*** Opening of Exercise data ***

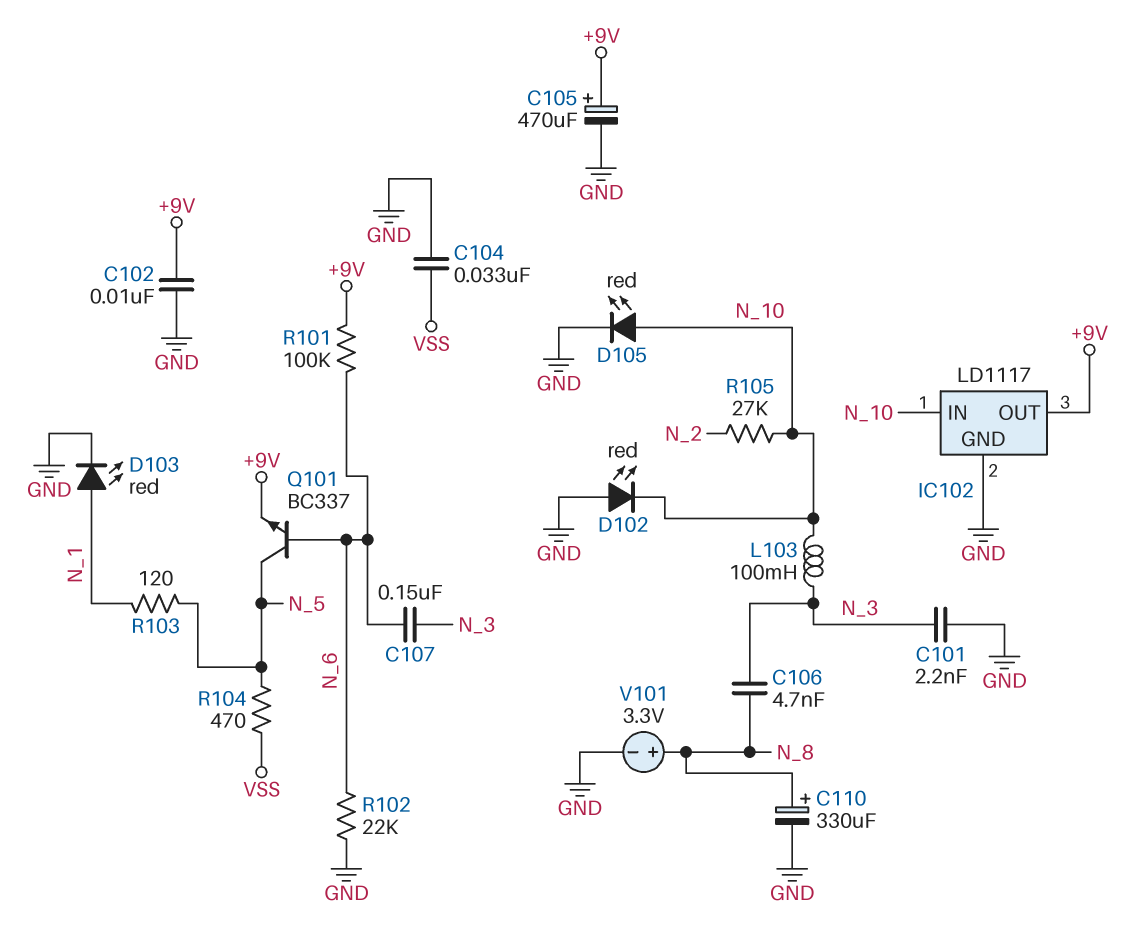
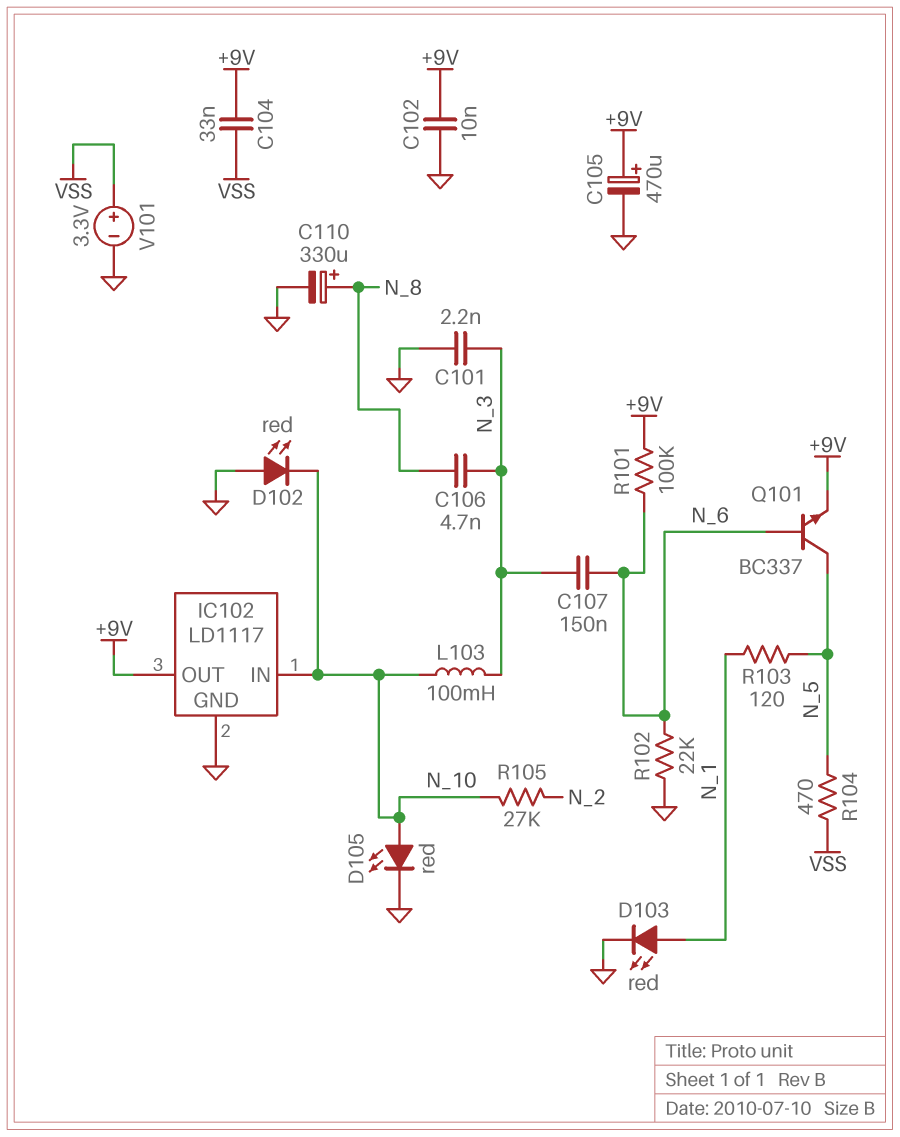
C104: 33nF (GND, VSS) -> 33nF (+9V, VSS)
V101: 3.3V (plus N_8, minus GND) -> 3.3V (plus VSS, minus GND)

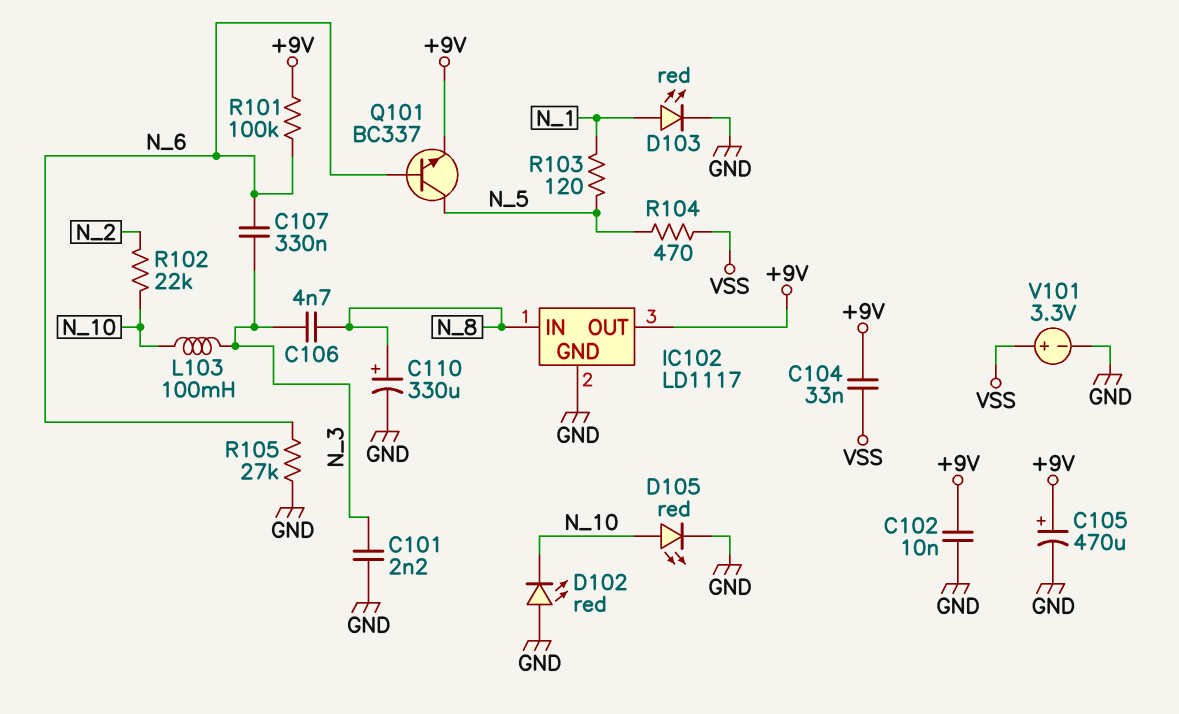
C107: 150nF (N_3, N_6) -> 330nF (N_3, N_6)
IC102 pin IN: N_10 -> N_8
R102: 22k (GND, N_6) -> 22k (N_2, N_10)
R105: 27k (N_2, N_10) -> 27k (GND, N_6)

*** Close of Exercise data ***
*** Opening of Exercise data ***

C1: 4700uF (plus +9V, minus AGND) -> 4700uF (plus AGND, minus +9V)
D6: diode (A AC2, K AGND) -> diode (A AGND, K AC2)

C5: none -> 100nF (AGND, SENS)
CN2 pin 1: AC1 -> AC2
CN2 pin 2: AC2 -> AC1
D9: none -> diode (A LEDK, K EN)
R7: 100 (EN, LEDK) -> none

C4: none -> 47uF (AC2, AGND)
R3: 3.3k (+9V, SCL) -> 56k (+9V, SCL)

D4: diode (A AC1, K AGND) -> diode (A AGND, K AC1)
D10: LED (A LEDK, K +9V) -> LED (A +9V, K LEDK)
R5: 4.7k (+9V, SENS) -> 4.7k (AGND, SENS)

*** Close of Exercise data ***

Line for line, output the entries above from the line with "C104: 33nF (GND, VSS) -> 33nF (+9V, VSS)" to the line with "R105: 27k (N_2, N_10) -> 27k (GND, N_6)", both included, and nothing more. Skip pictures.

## Solved problem
C104: 33nF (GND, VSS) -> 33nF (+9V, VSS)
V101: 3.3V (plus N_8, minus GND) -> 3.3V (plus VSS, minus GND)

C107: 150nF (N_3, N_6) -> 330nF (N_3, N_6)
IC102 pin IN: N_10 -> N_8
R102: 22k (GND, N_6) -> 22k (N_2, N_10)
R105: 27k (N_2, N_10) -> 27k (GND, N_6)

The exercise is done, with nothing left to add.